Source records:
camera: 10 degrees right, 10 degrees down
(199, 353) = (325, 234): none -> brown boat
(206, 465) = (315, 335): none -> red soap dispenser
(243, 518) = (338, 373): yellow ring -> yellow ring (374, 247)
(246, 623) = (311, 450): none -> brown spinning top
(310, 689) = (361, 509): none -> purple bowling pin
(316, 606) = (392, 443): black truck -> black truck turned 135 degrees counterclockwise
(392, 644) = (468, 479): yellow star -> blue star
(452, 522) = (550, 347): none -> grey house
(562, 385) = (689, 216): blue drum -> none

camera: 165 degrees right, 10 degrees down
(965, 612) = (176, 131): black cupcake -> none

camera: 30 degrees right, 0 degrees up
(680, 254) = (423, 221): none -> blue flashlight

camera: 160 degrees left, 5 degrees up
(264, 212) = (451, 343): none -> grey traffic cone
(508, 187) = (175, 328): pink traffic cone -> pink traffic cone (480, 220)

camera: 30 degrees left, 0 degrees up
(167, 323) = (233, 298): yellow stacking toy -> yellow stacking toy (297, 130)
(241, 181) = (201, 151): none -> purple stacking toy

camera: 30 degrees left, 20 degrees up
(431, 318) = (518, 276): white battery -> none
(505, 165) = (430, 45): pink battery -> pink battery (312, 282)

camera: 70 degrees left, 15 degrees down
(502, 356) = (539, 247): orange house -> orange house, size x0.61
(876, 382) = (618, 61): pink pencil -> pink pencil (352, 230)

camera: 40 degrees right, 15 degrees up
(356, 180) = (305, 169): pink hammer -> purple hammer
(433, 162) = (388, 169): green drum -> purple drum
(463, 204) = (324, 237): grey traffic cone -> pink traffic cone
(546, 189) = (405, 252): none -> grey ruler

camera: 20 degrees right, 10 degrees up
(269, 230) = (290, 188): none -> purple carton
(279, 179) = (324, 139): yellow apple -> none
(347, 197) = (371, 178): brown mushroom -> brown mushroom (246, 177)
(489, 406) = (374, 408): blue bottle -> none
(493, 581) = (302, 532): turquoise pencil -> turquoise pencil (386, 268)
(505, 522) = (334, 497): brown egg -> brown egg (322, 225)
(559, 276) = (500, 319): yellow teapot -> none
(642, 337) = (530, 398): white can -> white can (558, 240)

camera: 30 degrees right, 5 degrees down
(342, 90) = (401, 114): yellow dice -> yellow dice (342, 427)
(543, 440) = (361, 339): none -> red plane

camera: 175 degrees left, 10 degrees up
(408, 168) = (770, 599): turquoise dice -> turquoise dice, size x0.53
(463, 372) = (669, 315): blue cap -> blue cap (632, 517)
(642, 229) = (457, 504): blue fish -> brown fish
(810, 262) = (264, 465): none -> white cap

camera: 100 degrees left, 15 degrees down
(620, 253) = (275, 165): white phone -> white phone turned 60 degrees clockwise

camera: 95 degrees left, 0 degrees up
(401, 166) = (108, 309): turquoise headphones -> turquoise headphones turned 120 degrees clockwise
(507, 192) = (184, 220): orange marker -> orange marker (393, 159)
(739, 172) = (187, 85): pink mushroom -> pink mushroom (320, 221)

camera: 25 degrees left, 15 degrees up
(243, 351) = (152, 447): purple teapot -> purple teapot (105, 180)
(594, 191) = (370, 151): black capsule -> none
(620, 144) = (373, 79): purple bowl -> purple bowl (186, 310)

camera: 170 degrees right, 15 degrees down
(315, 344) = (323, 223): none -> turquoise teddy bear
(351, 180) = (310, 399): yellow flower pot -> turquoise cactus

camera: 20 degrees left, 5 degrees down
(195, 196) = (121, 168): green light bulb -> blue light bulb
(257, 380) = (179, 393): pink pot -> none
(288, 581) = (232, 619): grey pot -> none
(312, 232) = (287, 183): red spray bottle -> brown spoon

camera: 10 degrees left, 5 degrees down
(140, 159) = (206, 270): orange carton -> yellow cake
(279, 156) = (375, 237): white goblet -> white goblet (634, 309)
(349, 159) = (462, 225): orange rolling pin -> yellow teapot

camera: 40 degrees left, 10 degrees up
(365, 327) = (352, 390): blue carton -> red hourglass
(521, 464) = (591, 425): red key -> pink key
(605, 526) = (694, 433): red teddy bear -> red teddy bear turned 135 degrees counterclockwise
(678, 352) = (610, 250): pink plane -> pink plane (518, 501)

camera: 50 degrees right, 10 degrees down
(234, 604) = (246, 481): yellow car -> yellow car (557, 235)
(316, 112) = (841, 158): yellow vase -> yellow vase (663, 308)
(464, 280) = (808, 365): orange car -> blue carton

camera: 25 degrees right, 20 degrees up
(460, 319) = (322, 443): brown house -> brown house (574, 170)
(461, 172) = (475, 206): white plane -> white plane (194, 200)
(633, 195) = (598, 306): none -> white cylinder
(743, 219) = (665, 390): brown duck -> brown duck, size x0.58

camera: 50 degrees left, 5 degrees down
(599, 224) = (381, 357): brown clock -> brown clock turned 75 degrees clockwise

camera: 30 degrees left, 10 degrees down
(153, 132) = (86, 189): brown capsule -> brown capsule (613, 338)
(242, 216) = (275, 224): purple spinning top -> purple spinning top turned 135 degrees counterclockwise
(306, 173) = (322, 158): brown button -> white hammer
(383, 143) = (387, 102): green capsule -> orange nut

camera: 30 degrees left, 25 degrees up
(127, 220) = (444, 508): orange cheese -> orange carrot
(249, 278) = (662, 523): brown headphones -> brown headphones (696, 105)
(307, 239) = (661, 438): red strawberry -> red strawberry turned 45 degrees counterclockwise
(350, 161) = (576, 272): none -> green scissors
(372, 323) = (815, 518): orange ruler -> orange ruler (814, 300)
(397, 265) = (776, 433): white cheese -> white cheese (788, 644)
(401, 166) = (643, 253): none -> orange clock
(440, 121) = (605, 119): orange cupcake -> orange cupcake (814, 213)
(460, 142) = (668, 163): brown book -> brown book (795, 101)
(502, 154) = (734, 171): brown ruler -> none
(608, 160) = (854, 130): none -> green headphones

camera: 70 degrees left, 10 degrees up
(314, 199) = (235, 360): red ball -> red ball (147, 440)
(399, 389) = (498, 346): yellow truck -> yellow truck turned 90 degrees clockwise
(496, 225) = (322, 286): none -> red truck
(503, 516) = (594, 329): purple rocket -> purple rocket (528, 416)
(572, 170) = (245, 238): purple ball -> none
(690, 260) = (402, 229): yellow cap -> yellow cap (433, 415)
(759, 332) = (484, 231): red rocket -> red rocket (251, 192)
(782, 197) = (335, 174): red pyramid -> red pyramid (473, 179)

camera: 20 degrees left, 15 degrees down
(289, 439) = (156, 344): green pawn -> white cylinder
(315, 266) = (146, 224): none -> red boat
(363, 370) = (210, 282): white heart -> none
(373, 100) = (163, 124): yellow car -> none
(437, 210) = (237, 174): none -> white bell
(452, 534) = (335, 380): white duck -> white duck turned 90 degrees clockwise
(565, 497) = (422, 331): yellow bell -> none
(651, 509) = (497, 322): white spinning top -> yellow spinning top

• [Task statement] Whenever the string "bell" occurs in a line of the entries above, copy that line.

• [Answer to the problem]
(437, 210) = (237, 174): none -> white bell
(565, 497) = (422, 331): yellow bell -> none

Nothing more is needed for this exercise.